== Available data

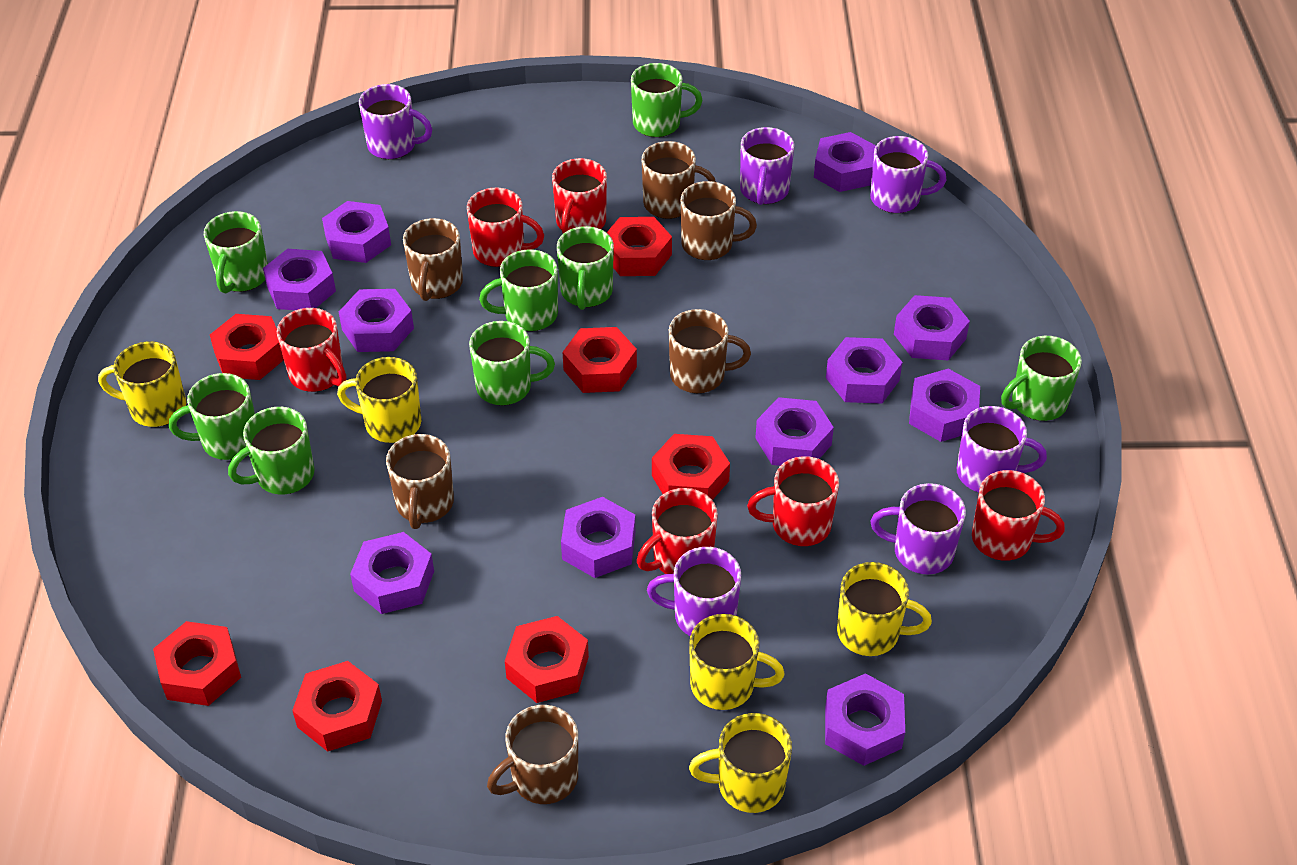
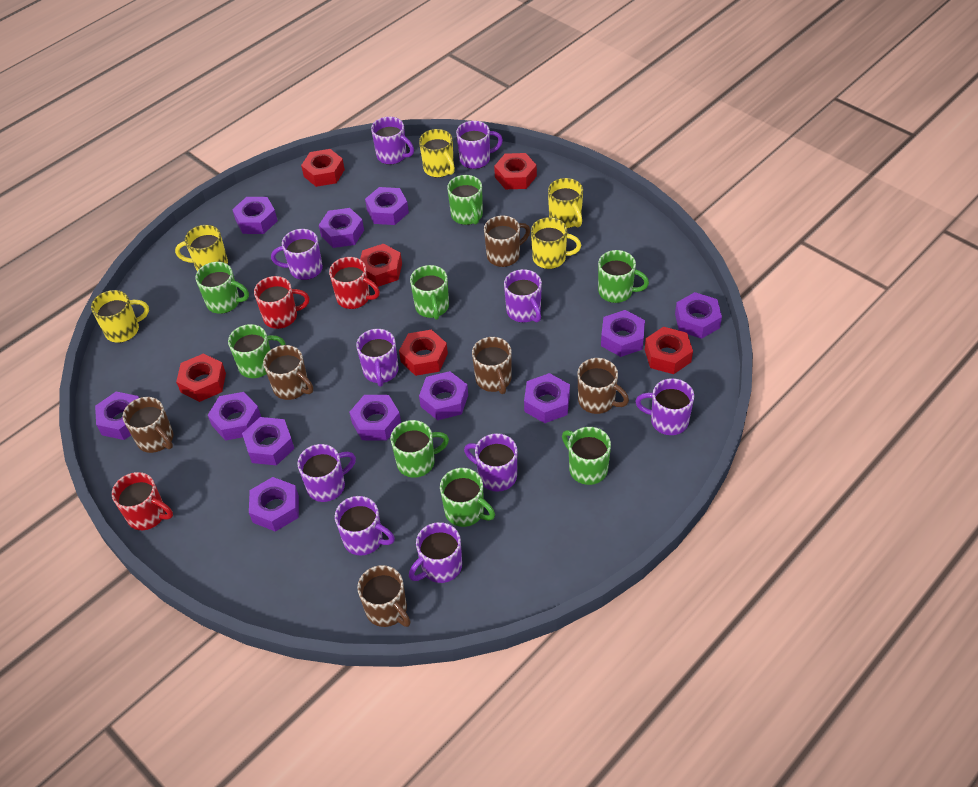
purple mug: 6 -> 10
purple nut: 11 -> 12
red mug: 6 -> 3
red nut: 7 -> 6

====

Give back all the material exactly, with no pictures.

# Answer below
purple mug: 6 -> 10
purple nut: 11 -> 12
red mug: 6 -> 3
red nut: 7 -> 6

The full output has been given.